Task goal →
Beginning with the line that contains "green rectangle: (170, 70) -> (88, 38), moved" and ending with the line that contains "yellow star: (74, 58) -> (62, 43), turned -30", reproduce the lines of the entries below exactly, omitting pictures.

Provided records →
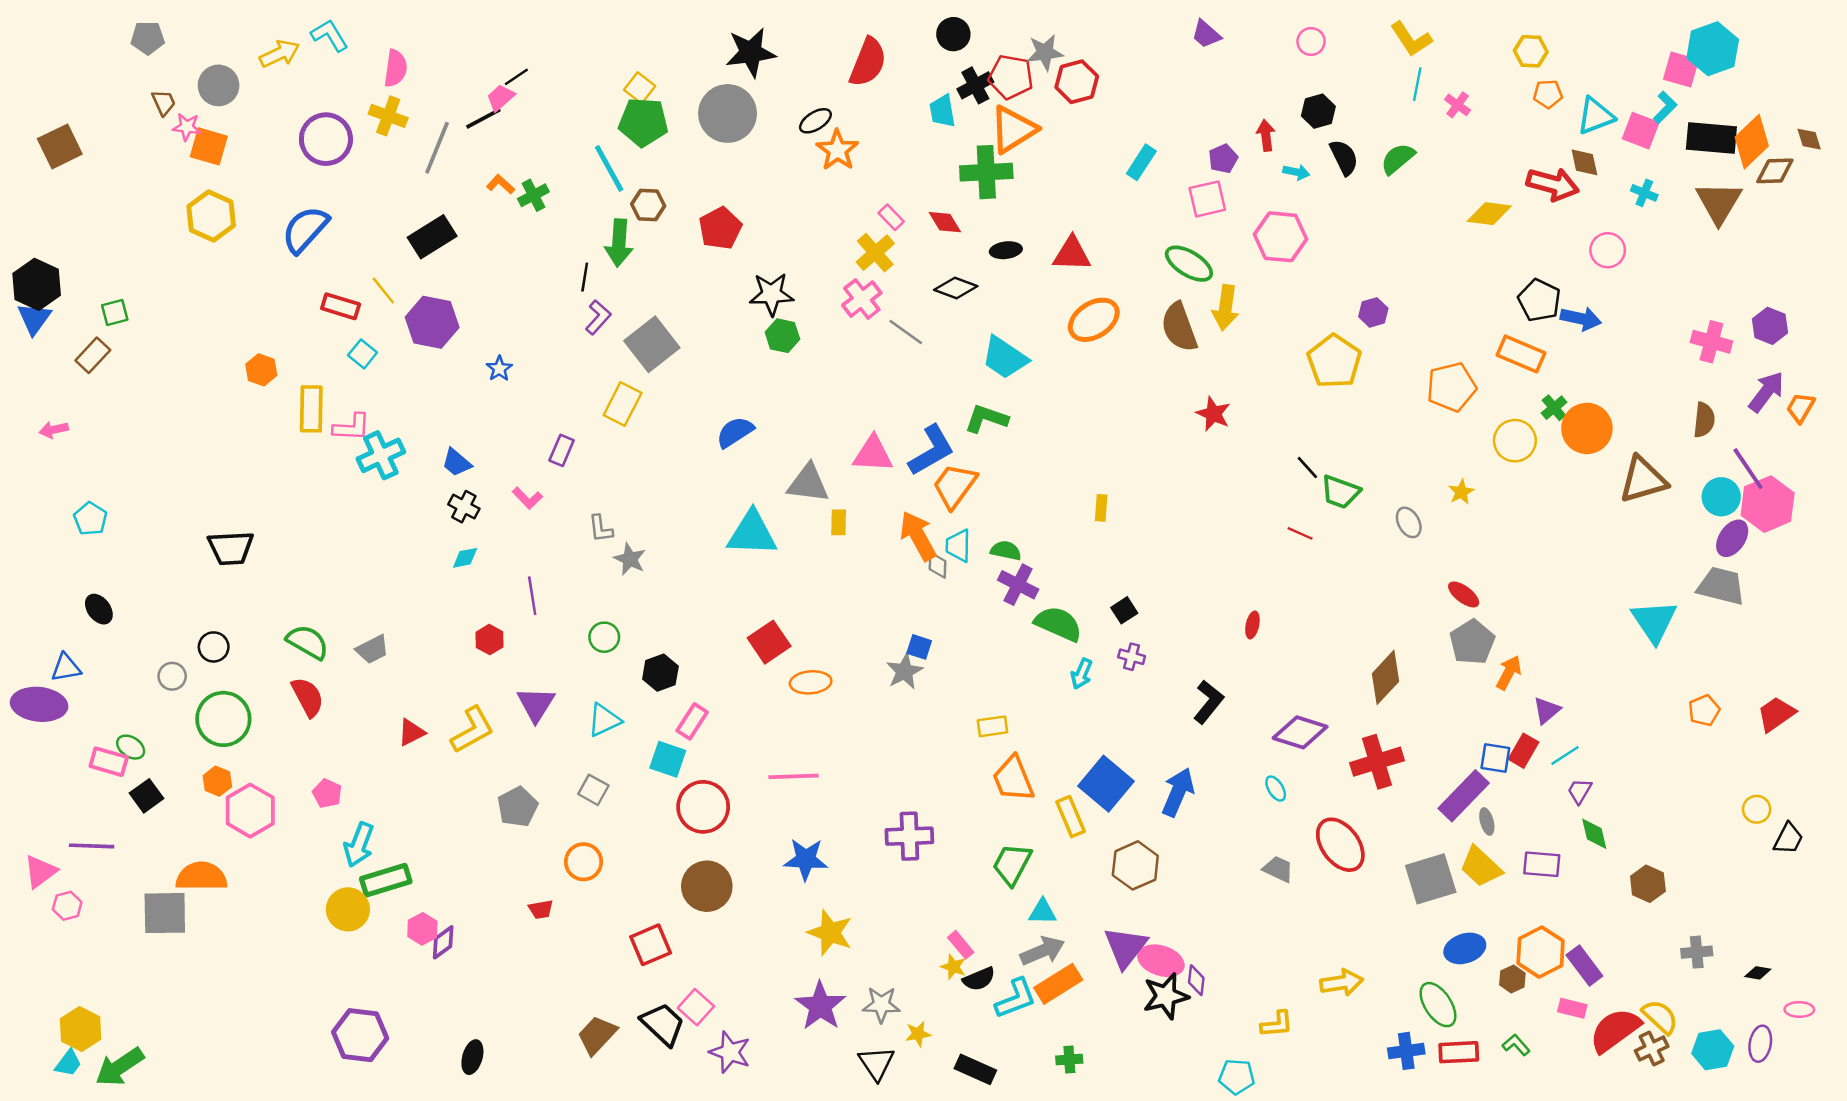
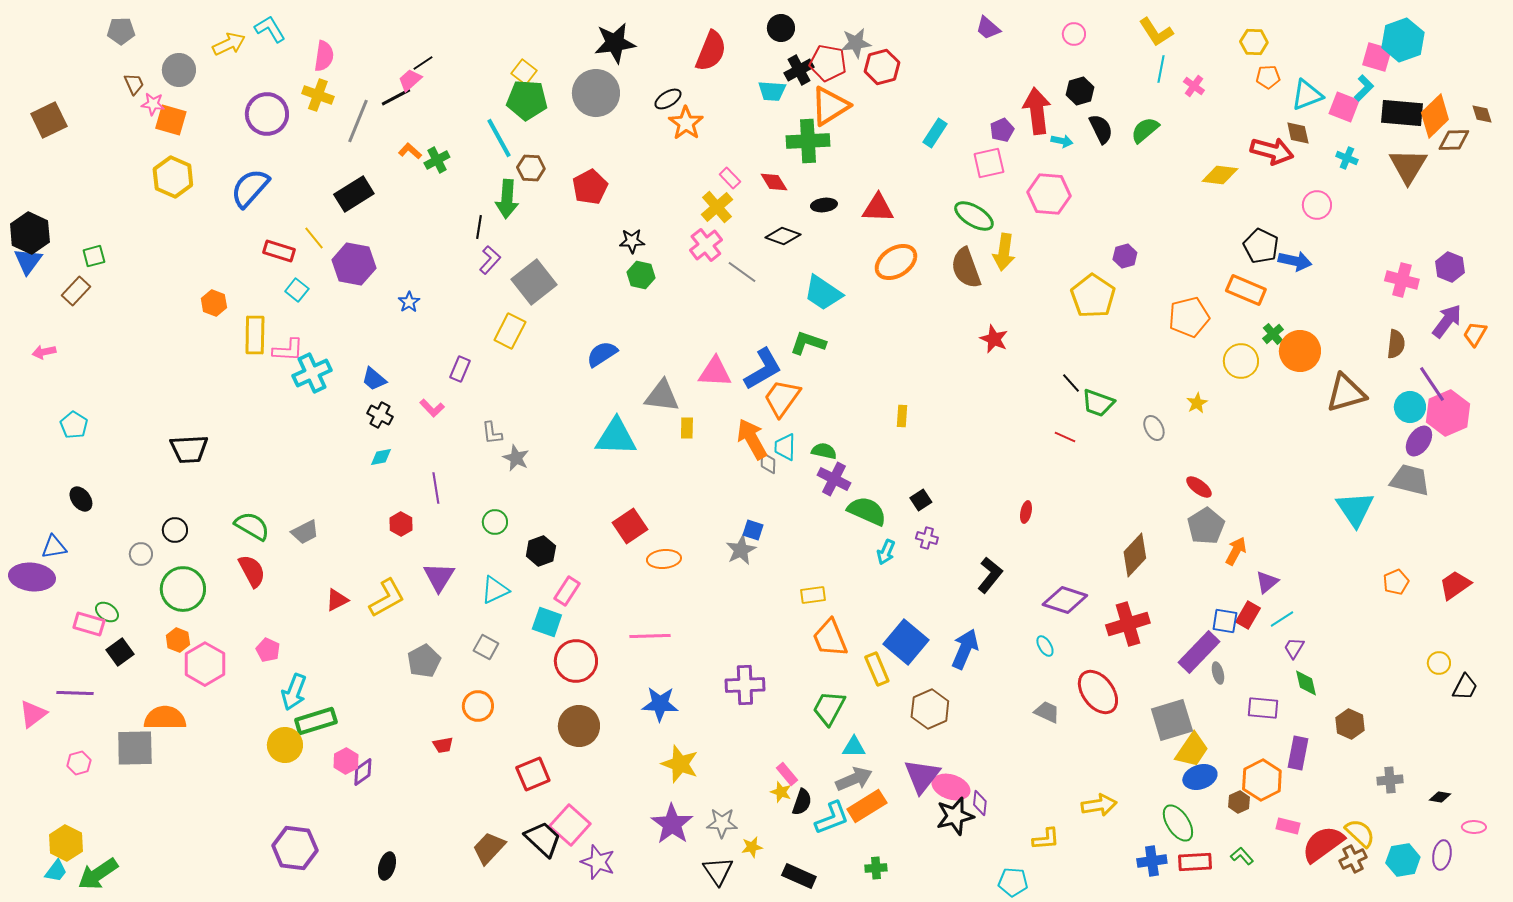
cyan trapezoid: (942, 111) -> (772, 91), turned -76
red arrow: (1266, 135) -> (1037, 111), size x1.8
black star: (771, 294) -> (632, 241), size x0.7
yellow trapezoid: (1481, 867) -> (1192, 750), moved, turned -99
pink hexagon: (67, 906) -> (79, 763), moved
purple rectangle: (1584, 966) -> (1298, 753), moved, turned 48
black semicircle: (979, 979) -> (802, 802), turned -48
pink square: (696, 1007) -> (570, 825), size x1.4

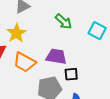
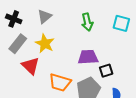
green arrow: (64, 22) -> (87, 22), turned 48
orange trapezoid: (25, 62) -> (60, 82), moved

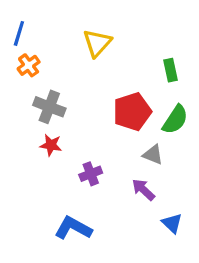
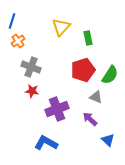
green rectangle: (170, 70) -> (88, 38), moved
purple cross: (91, 174) -> (57, 109), size x1.6

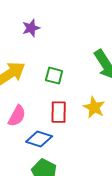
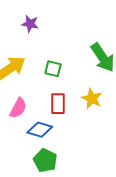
purple star: (31, 28) -> (30, 24), turned 30

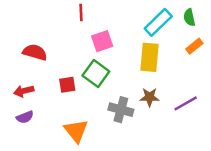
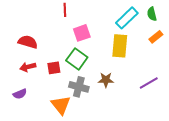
red arrow: (24, 91) -> (28, 67), moved
brown star: (150, 97) -> (106, 80), moved
gray cross: (121, 110) -> (79, 87), moved

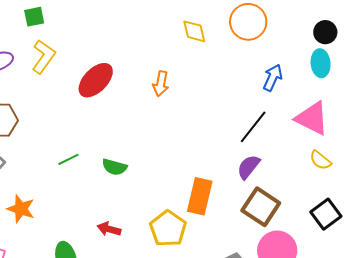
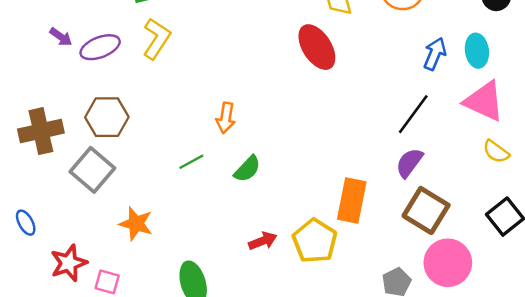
cyan ellipse: (321, 63) -> (477, 51), moved
red ellipse: (96, 80) -> (317, 47), moved, turned -75
orange arrow: (161, 84) -> (226, 118), moved
green semicircle: (114, 167) -> (247, 169), turned -60
red arrow: (109, 229) -> (263, 241), moved, turned 145

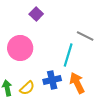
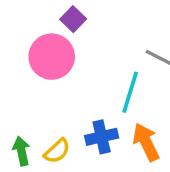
pink circle: (20, 48) -> (52, 57), moved

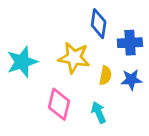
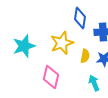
yellow star: (74, 58) -> (62, 43), turned -30
cyan arrow: (99, 112) -> (94, 83), moved

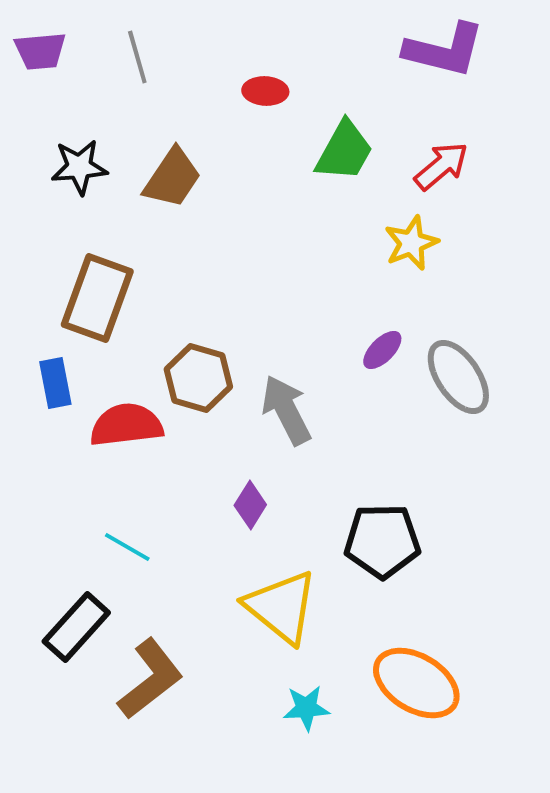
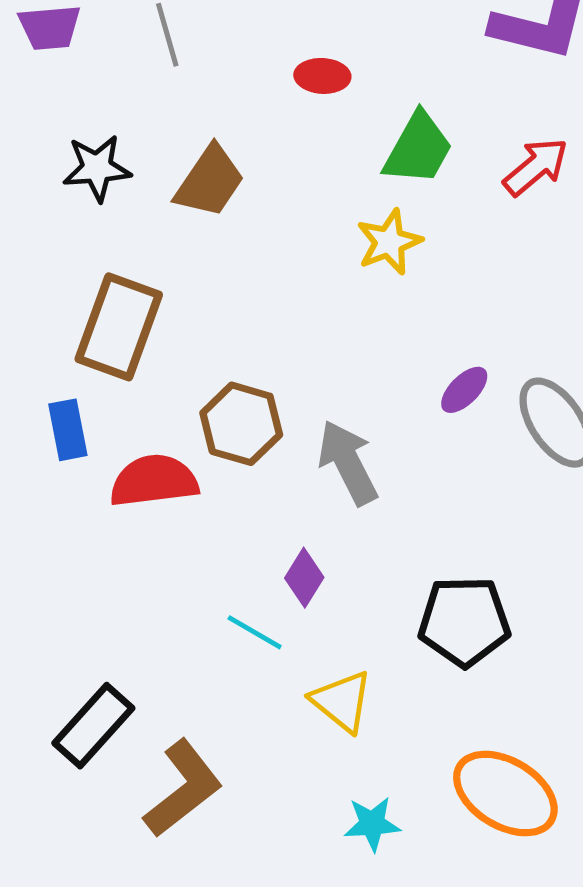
yellow star: (411, 243) -> (389, 242), moved
cyan line: (127, 547) -> (255, 632), moved
yellow triangle: (281, 607) -> (342, 701), size x0.7

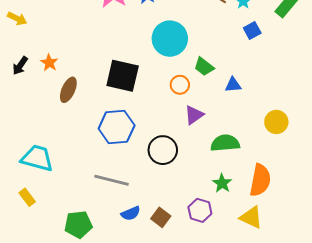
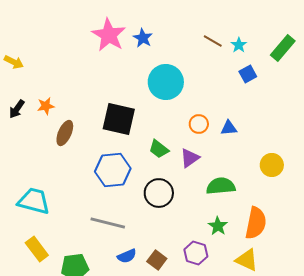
orange star: (49, 63) -> (46, 106), turned 30
green trapezoid: (204, 67) -> (159, 149), moved
orange circle: (180, 85) -> (199, 124), moved
yellow rectangle: (27, 197) -> (37, 249), moved, size x1.4

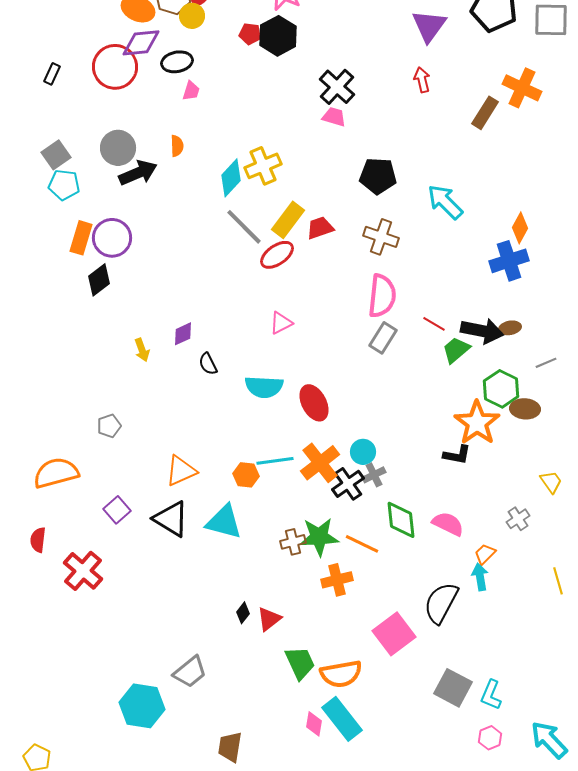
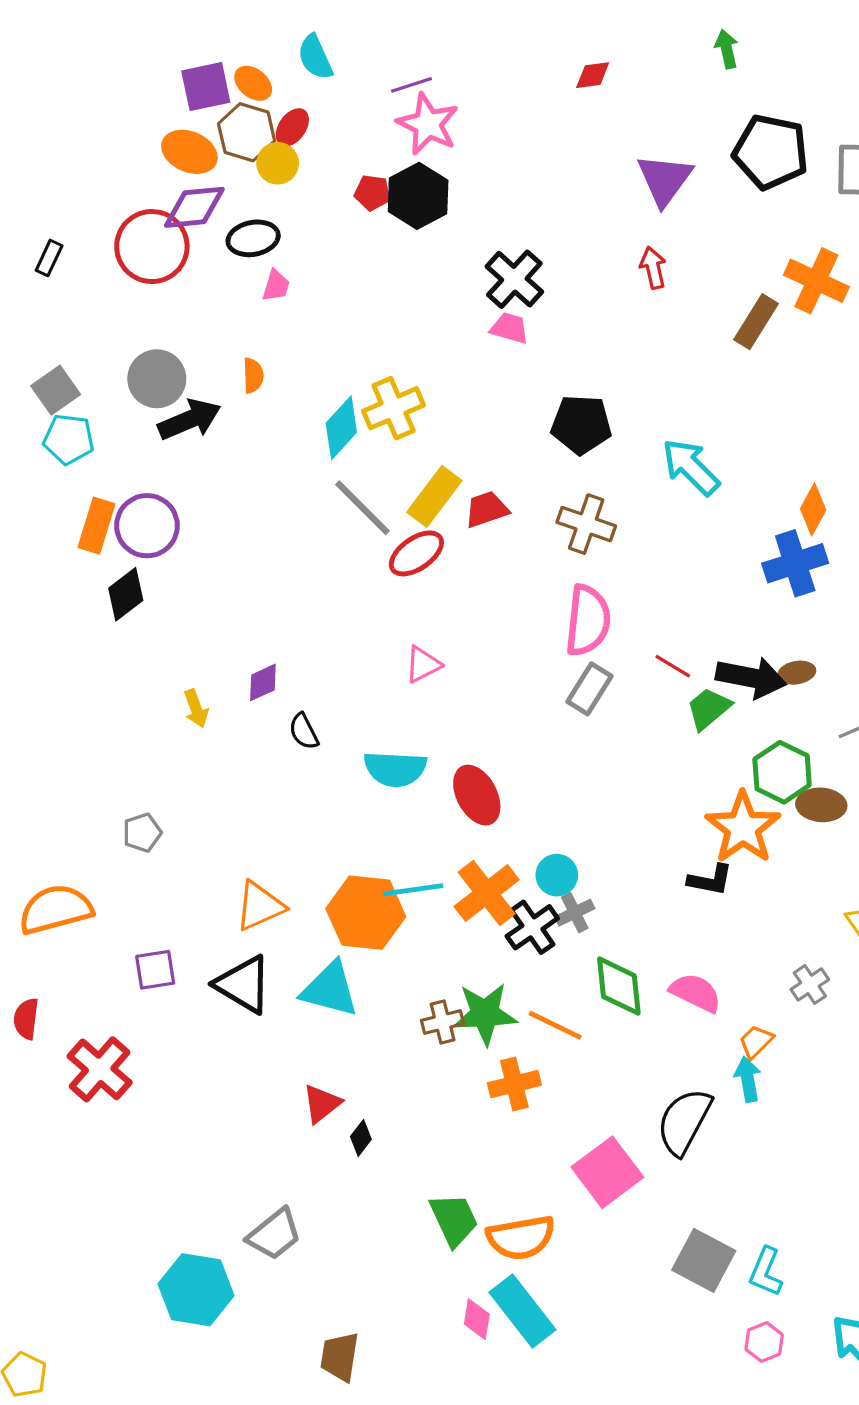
orange hexagon: (246, 475) -> (366, 913), size x1.8
purple square: (117, 510) -> (155, 970), turned 32
red triangle: (269, 619) -> (322, 1104), moved

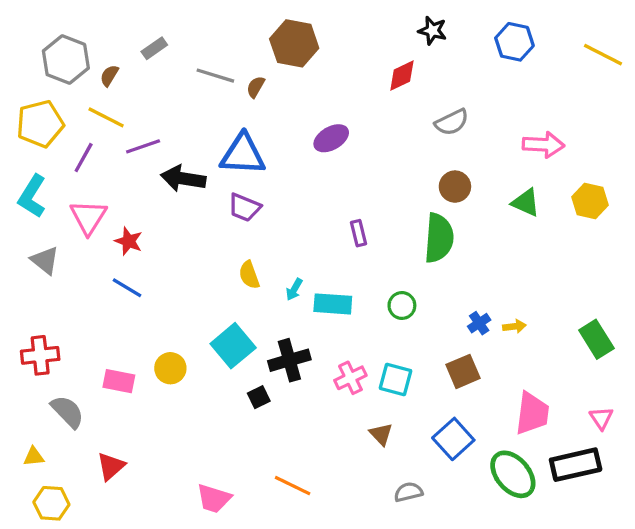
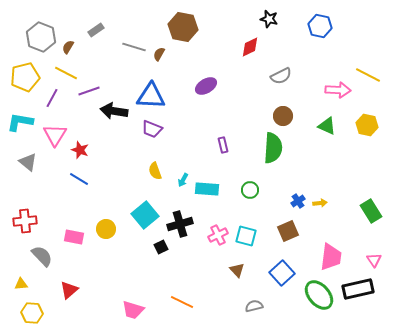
yellow line: (603, 55) -> (368, 75), moved
cyan L-shape: (32, 196) -> (20, 122), turned 68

Output →
green rectangle: (170, 70) -> (88, 38), moved
purple cross: (91, 174) -> (57, 109), size x1.6

purple star: (31, 28) -> (30, 24), turned 30

red arrow: (24, 91) -> (28, 67), moved
brown star: (150, 97) -> (106, 80), moved
gray cross: (121, 110) -> (79, 87), moved

cyan ellipse: (321, 63) -> (477, 51), moved
red ellipse: (96, 80) -> (317, 47), moved, turned -75
orange arrow: (161, 84) -> (226, 118), moved
green semicircle: (114, 167) -> (247, 169), turned -60
red arrow: (109, 229) -> (263, 241), moved, turned 145

pink circle: (20, 48) -> (52, 57), moved

yellow star: (74, 58) -> (62, 43), turned -30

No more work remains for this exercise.